§ **RECORDS FOR THE TASK**:
================

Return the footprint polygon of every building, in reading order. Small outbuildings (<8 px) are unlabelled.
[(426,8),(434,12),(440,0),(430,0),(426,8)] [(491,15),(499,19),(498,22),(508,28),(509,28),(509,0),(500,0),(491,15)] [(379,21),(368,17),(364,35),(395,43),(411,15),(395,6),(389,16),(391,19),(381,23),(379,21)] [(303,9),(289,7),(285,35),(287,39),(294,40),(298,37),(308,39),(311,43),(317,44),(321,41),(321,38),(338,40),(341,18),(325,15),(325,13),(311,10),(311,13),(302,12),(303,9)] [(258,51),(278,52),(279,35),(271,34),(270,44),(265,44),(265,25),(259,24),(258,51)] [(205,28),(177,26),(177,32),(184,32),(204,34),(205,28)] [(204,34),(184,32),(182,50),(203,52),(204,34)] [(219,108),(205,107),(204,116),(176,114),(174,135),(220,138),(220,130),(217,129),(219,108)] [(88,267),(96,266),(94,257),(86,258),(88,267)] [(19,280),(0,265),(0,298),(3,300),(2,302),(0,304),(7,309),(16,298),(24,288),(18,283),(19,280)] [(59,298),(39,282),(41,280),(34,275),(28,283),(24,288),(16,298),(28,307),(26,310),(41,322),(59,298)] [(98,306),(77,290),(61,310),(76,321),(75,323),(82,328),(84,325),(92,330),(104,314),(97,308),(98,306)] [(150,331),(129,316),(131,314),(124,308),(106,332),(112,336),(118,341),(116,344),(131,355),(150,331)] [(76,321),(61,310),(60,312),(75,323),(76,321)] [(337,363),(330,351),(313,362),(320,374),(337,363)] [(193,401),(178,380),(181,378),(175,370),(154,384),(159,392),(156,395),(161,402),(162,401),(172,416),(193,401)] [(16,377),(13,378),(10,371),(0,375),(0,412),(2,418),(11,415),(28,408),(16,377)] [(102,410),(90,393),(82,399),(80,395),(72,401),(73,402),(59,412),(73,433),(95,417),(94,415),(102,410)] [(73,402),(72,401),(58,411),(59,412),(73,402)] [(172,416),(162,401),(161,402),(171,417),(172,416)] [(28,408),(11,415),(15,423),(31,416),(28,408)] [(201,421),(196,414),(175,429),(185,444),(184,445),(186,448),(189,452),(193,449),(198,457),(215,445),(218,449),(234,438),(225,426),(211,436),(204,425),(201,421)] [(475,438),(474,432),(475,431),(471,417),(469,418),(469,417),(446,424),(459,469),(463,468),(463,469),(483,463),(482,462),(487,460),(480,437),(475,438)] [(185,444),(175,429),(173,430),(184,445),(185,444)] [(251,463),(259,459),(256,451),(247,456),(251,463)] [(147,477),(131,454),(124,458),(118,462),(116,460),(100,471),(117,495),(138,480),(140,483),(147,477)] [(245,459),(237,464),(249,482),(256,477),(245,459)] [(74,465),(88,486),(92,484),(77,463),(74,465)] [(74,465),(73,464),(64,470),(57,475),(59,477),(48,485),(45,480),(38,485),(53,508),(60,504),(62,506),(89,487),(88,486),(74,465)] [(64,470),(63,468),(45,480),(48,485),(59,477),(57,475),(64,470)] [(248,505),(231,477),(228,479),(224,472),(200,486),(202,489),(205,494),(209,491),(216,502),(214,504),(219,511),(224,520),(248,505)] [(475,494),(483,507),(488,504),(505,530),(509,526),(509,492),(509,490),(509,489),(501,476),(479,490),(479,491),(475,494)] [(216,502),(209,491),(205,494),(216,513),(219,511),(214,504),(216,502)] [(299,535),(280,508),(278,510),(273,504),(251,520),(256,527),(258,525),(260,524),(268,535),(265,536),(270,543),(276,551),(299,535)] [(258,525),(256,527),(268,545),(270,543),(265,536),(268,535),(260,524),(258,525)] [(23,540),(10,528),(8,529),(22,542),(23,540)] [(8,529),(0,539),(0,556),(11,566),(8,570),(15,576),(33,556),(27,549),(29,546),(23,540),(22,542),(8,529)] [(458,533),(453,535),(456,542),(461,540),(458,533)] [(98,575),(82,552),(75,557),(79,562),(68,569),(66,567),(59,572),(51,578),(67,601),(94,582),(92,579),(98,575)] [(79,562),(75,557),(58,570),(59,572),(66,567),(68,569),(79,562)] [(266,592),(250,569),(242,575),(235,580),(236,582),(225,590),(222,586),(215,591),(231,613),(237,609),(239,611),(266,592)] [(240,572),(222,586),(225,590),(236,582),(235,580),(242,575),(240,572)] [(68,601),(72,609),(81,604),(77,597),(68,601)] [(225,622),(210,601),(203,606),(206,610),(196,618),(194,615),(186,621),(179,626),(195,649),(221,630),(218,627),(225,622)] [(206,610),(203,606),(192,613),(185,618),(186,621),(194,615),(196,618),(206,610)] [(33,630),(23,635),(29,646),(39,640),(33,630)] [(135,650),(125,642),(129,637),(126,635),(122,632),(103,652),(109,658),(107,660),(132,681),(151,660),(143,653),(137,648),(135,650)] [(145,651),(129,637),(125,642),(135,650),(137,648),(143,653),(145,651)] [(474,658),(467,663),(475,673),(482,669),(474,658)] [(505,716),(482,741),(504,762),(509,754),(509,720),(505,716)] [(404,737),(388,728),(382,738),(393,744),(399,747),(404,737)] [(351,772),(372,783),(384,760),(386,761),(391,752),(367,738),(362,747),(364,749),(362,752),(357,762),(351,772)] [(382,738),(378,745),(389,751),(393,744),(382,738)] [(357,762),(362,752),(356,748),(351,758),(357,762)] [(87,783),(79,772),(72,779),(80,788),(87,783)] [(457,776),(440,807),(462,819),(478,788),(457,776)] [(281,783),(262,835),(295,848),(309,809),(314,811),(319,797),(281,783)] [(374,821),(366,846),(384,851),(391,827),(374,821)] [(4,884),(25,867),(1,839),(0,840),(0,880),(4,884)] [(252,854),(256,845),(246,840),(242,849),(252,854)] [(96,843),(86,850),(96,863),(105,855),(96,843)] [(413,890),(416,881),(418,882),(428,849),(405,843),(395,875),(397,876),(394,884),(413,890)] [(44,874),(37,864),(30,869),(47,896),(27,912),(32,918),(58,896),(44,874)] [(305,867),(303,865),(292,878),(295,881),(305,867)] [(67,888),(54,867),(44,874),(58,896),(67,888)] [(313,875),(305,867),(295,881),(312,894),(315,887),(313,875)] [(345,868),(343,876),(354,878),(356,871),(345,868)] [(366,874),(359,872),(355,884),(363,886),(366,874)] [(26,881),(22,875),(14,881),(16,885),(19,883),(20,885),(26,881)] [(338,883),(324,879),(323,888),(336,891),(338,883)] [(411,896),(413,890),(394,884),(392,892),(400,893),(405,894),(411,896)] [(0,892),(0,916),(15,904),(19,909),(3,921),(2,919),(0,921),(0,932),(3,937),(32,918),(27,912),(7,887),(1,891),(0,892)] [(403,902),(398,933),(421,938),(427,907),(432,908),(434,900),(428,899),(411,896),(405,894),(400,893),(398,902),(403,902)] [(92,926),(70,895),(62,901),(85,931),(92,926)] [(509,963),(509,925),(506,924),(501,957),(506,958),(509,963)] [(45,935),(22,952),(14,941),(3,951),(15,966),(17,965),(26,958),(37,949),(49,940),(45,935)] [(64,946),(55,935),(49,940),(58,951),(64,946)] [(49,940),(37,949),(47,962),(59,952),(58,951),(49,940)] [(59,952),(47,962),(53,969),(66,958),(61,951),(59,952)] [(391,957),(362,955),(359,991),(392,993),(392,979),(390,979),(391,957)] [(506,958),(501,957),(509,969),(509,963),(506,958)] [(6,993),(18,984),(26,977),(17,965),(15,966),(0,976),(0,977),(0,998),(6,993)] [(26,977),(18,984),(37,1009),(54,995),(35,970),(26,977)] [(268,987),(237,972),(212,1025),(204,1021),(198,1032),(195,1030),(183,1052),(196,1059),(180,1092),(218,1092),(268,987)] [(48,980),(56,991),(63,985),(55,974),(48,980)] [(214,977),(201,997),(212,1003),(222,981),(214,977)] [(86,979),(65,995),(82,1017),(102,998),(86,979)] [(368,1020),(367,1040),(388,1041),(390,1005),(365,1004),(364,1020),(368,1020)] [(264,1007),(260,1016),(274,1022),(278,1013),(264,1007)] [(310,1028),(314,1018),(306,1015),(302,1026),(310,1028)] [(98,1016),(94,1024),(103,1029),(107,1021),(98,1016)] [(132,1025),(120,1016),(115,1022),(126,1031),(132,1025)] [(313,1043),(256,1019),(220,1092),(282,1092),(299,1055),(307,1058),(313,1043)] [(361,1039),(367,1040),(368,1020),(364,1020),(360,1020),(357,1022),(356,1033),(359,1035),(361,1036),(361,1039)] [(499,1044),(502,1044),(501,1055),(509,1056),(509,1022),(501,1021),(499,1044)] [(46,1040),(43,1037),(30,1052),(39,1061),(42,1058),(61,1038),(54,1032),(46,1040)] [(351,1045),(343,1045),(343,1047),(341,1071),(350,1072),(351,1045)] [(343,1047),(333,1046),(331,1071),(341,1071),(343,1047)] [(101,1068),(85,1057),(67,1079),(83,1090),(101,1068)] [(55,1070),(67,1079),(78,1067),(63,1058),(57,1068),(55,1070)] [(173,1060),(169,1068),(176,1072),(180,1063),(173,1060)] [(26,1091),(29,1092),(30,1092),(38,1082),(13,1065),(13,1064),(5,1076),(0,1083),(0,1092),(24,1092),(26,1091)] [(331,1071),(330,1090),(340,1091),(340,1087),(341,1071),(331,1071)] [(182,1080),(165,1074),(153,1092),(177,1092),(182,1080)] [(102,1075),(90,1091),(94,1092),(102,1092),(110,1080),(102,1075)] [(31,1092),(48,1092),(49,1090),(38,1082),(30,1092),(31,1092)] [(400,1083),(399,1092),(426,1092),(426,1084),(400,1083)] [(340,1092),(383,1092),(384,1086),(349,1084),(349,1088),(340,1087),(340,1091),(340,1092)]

================

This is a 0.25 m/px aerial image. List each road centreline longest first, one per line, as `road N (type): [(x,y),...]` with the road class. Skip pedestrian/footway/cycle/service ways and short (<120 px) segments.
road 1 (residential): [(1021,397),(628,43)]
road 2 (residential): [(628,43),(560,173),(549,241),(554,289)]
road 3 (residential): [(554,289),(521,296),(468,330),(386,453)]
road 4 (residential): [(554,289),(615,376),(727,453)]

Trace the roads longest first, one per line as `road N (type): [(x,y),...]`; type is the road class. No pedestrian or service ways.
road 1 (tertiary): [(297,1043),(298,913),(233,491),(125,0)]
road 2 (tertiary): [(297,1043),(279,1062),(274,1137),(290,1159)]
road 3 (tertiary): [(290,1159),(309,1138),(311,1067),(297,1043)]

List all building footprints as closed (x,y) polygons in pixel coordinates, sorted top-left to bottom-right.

================

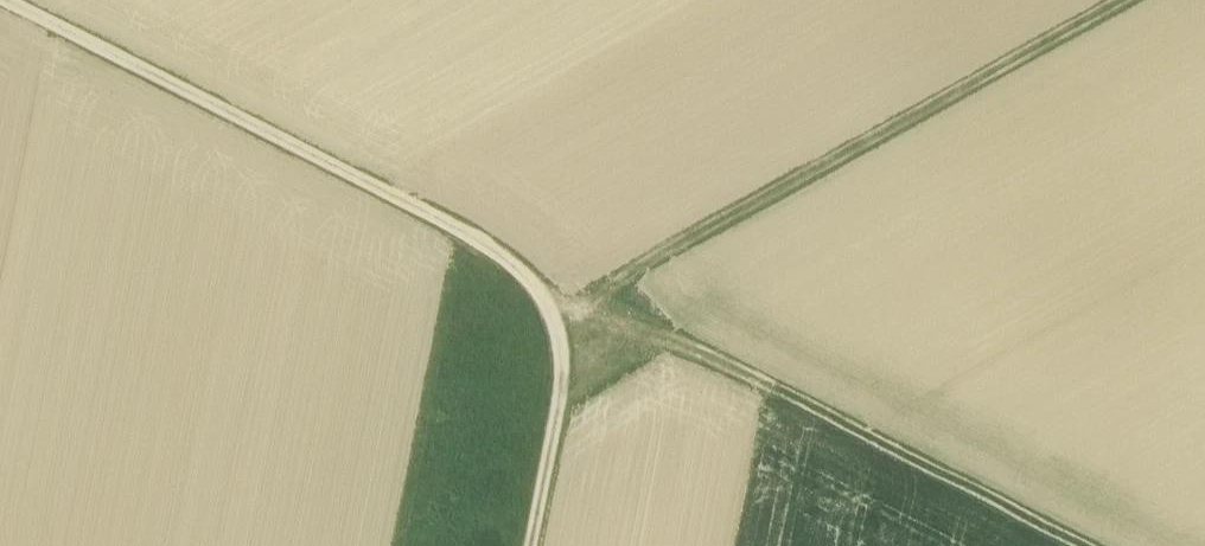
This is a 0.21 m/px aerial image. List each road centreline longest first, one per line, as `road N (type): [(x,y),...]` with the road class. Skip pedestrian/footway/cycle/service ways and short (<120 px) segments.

================

§ **TASK GOAL**: In the listing above, find the line with "This is a 0.25" and the line with "List all building", then print exactly those two lines and every line between them, and nothing more.

§ **COMPLETED EXERCISE**:
This is a 0.25 m/px aerial image. List each road centreline longest first, one per line, as `road N (type): [(x,y),...]` with the road class. Skip pedestrian/footway/cycle/service ways and short (<120 px) segments.
road 1 (residential): [(1021,397),(628,43)]
road 2 (residential): [(628,43),(560,173),(549,241),(554,289)]
road 3 (residential): [(554,289),(521,296),(468,330),(386,453)]
road 4 (residential): [(554,289),(615,376),(727,453)]

Trace the roads longest first, one per line as `road N (type): [(x,y),...]`; type is the road class. No pedestrian or service ways.
road 1 (tertiary): [(297,1043),(298,913),(233,491),(125,0)]
road 2 (tertiary): [(297,1043),(279,1062),(274,1137),(290,1159)]
road 3 (tertiary): [(290,1159),(309,1138),(311,1067),(297,1043)]

List all building footprints as closed (x,y) polygons in pixel coordinates, sorted top-left to bottom-right.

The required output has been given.